# Records for processing
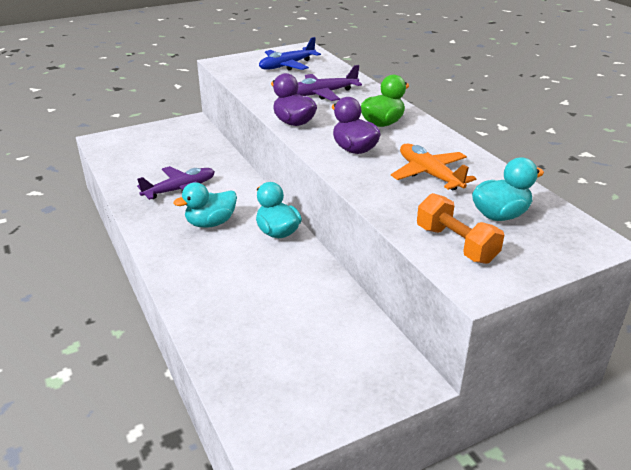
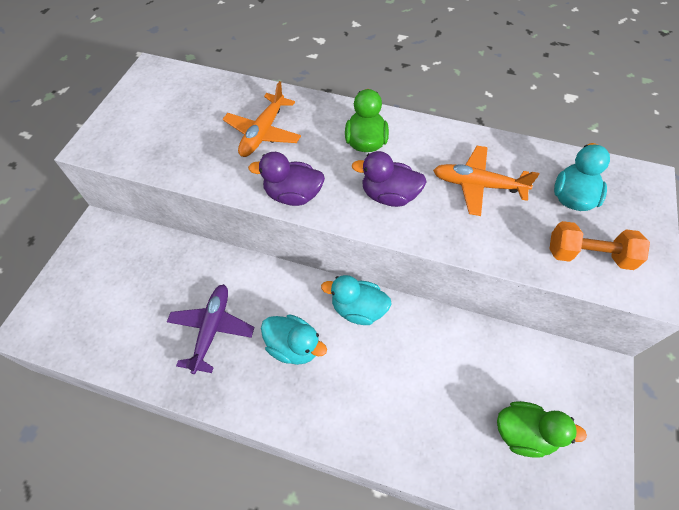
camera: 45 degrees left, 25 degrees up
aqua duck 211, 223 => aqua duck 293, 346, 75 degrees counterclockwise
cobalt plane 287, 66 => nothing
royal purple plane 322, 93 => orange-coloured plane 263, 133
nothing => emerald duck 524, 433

# Work order
Exact copy, no pictures: reproduce every record as it stands.

# Solution to this problem
camera: 45 degrees left, 25 degrees up
aqua duck 211, 223 => aqua duck 293, 346, 75 degrees counterclockwise
cobalt plane 287, 66 => nothing
royal purple plane 322, 93 => orange-coloured plane 263, 133
nothing => emerald duck 524, 433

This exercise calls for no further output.